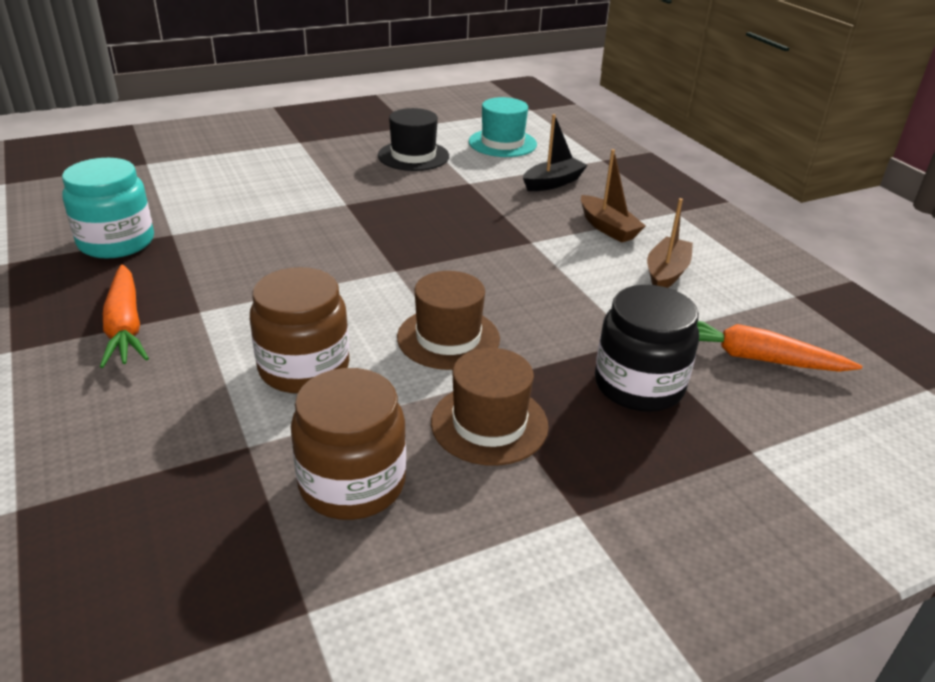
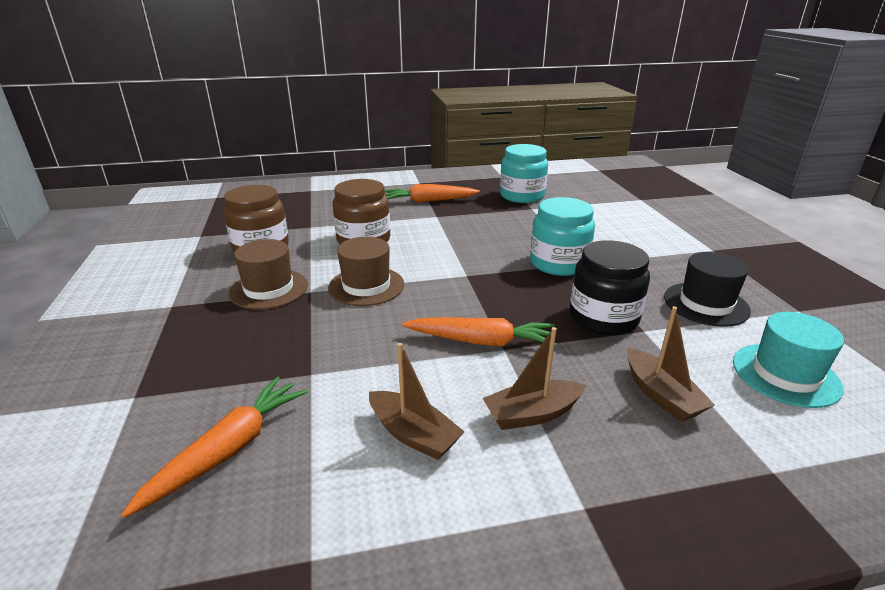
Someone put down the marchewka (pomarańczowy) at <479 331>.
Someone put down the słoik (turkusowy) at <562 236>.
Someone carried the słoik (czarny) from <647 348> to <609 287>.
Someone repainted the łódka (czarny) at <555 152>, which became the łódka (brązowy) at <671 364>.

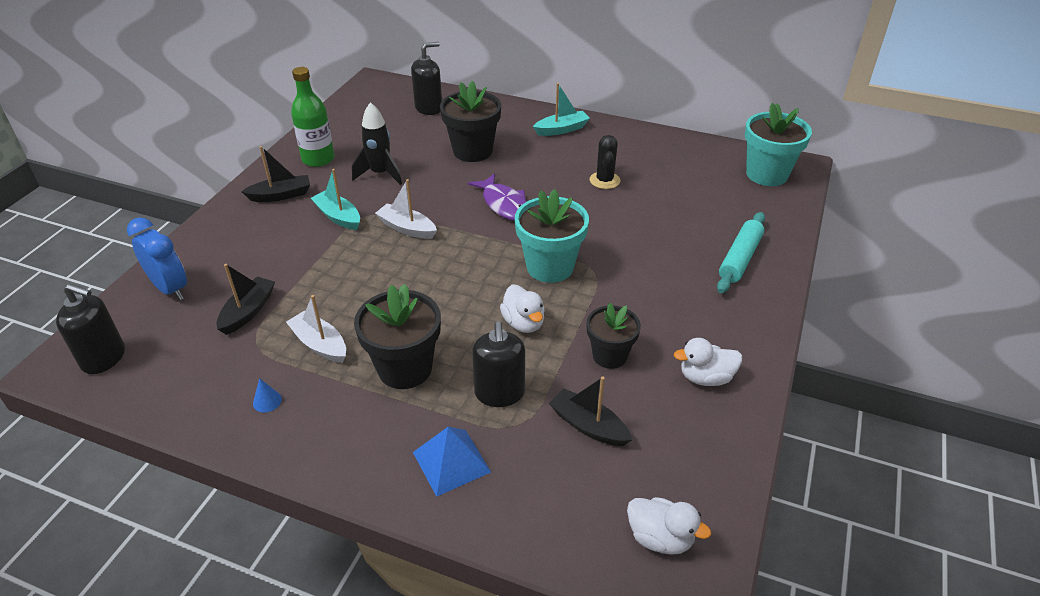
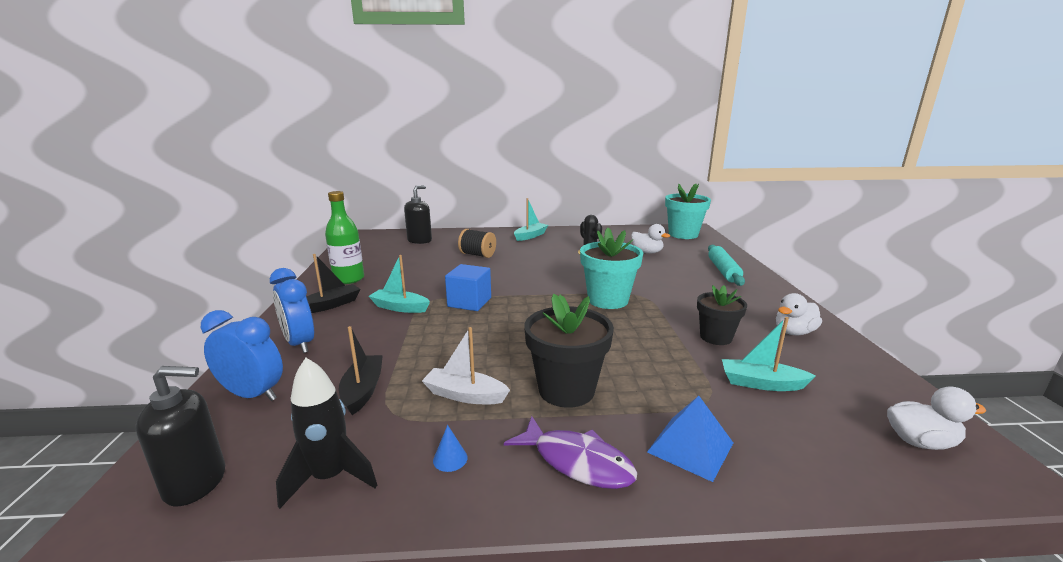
Someone put down the budzik (niebieski) at <292 310>.
Someone carried the rakieta (czarny) from <377 143> to <326 433>.
Someone swapped the łódka (biały) at <406 209> for the sześcian (niebieski) at <468 287>.
Someone swapped the doniczka (czarny) at <470 121> for the szpulka (czarny) at <477 243>.
Someone carried the ryba (fioletowy) from <497 197> to <570 452>.
Someone carried the kaczka (biały) from <522 308> to <650 238>.
Someone repainted the łódka (czarny) at <590 411>, which became the łódka (turkusowy) at <769 354>.
Someone took away the dozownik mydła (czarny) at <498 364>.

- - - - -

TASK ITEM » Omit the pictures, then repeat exactly each line from the beginning of the listing through the line with "Someone carried the słoik".

FINISHED EXERCISE »
Someone put down the marchewka (pomarańczowy) at <479 331>.
Someone put down the słoik (turkusowy) at <562 236>.
Someone carried the słoik (czarny) from <647 348> to <609 287>.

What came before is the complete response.